EXERCISE DETAILS =>
Look below for the line that has "(343, 308) = (834, 278): yellow". Set down the lines from there through the line that has "(529, 241) = (616, 224): yellow", exactly as written.

--- RECORD SET ---

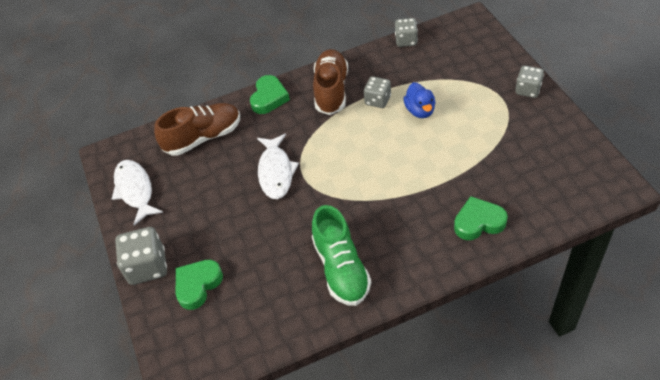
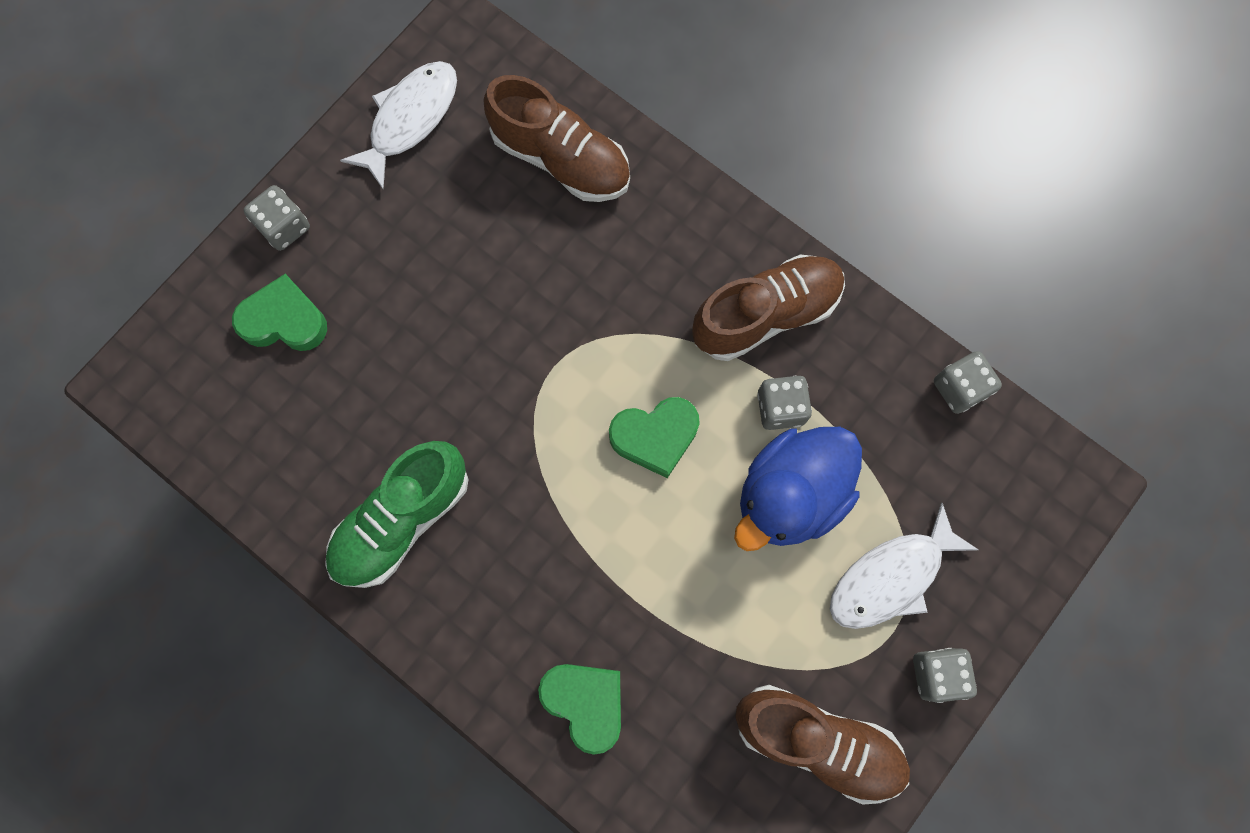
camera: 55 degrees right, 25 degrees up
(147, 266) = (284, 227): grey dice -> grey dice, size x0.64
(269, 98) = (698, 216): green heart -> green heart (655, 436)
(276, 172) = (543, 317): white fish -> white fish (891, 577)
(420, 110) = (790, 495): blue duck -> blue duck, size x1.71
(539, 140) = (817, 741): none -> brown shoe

---
--- RECORD SET ---

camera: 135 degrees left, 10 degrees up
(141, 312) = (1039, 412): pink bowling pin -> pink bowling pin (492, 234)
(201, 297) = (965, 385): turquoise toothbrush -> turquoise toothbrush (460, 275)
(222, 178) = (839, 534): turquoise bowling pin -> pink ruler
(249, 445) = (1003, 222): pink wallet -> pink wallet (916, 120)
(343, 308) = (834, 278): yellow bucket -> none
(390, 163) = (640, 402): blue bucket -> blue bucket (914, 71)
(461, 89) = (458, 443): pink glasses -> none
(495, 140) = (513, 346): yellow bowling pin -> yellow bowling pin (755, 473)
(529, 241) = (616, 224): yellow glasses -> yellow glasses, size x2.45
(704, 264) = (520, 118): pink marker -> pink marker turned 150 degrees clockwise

---

RESULT FOR THIS TASK =>
(343, 308) = (834, 278): yellow bucket -> none
(390, 163) = (640, 402): blue bucket -> blue bucket (914, 71)
(461, 89) = (458, 443): pink glasses -> none
(495, 140) = (513, 346): yellow bowling pin -> yellow bowling pin (755, 473)
(529, 241) = (616, 224): yellow glasses -> yellow glasses, size x2.45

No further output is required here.